Goal of the exercise:
Nothing but the text belongs in the answer: the listing below, copied exactly, without pictures.

Records for the task:
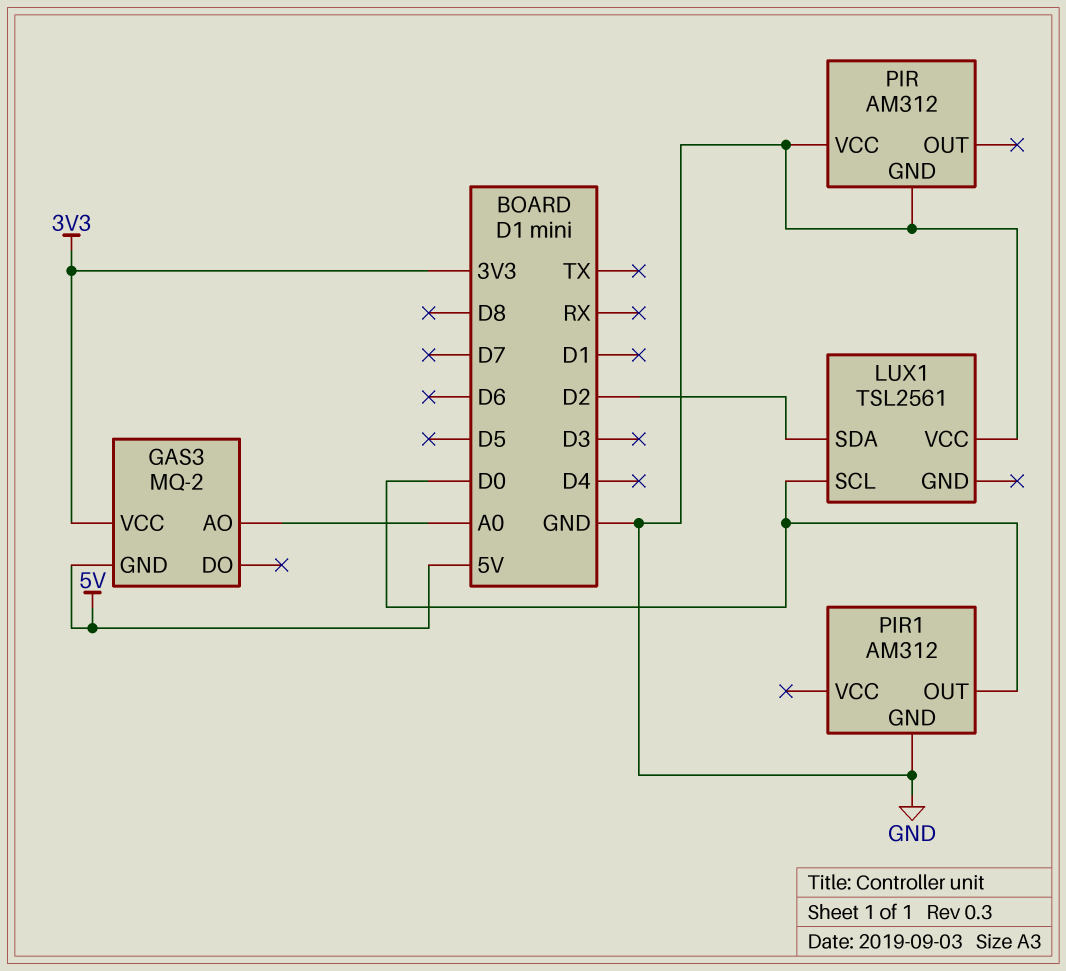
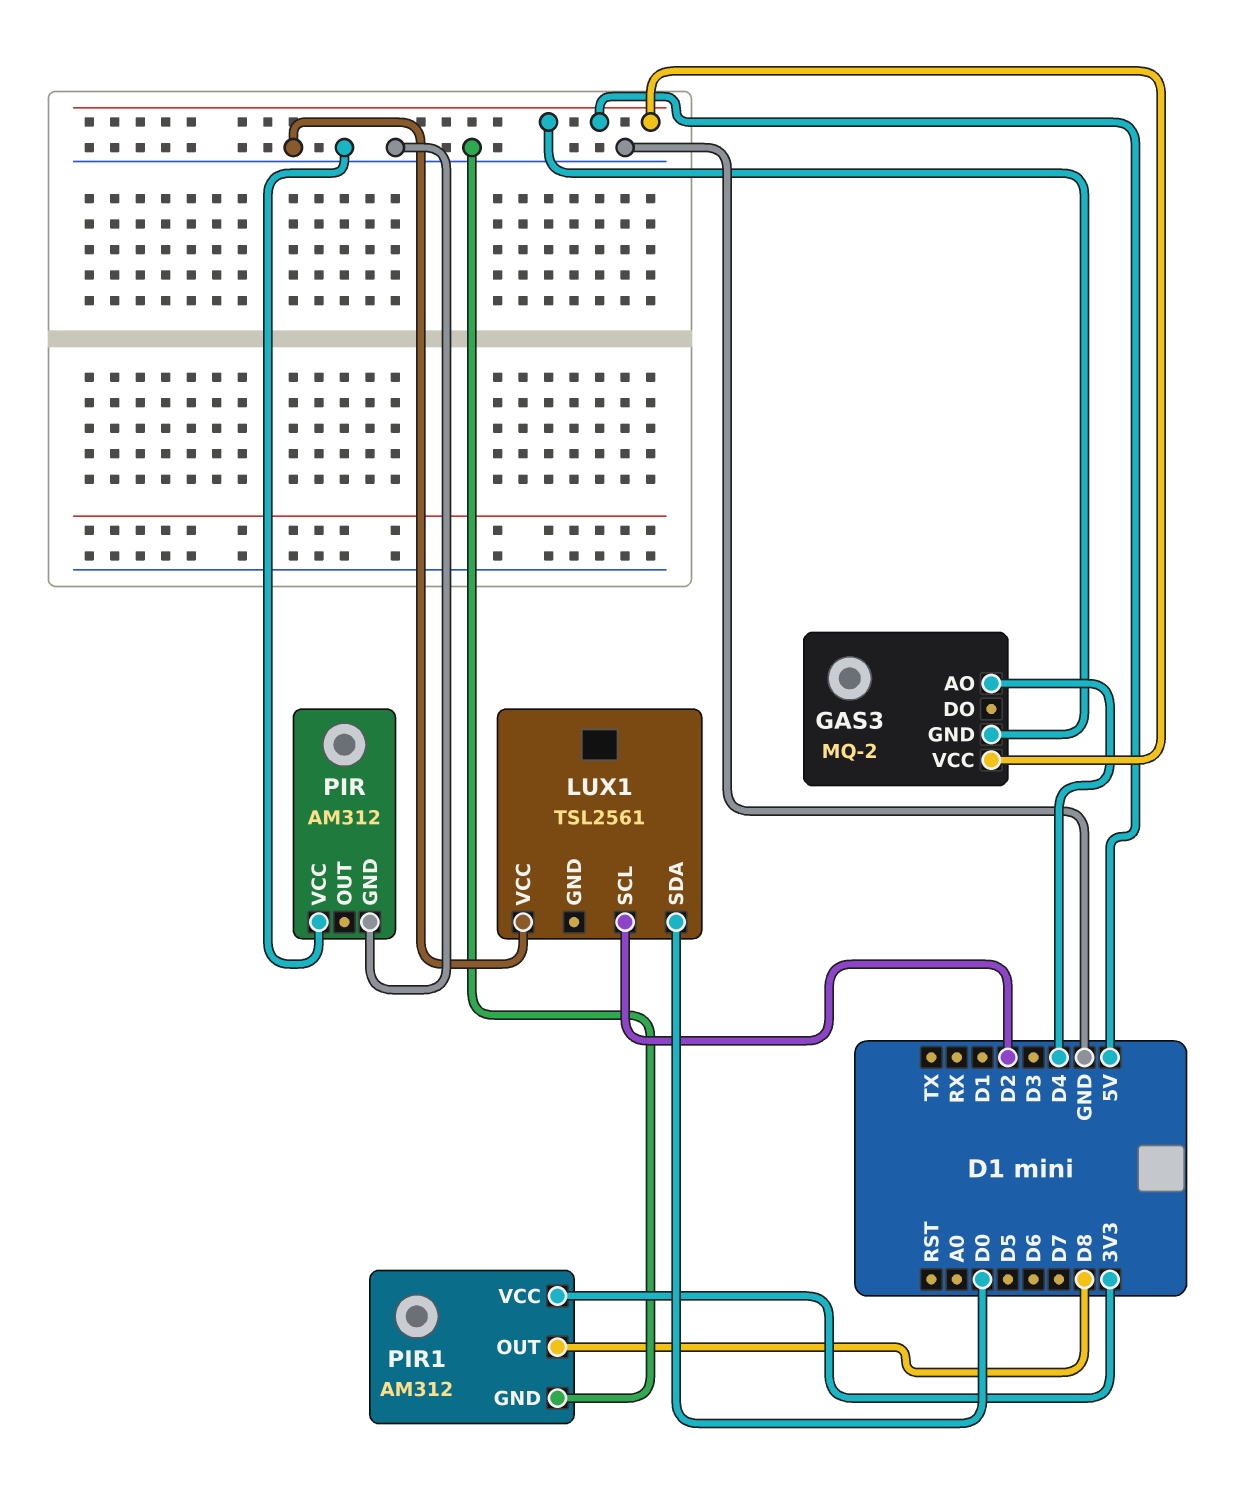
GAS3 pin AO: A0 -> D4
GAS3 pin VCC: 3V3 -> 5V
LUX1 pin SCL: D0 -> D2
LUX1 pin SDA: D2 -> D0
PIR1 pin OUT: D0 -> D8
PIR1 pin VCC: none -> 3V3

Final answer:
GAS3 pin AO: A0 -> D4
GAS3 pin VCC: 3V3 -> 5V
LUX1 pin SCL: D0 -> D2
LUX1 pin SDA: D2 -> D0
PIR1 pin OUT: D0 -> D8
PIR1 pin VCC: none -> 3V3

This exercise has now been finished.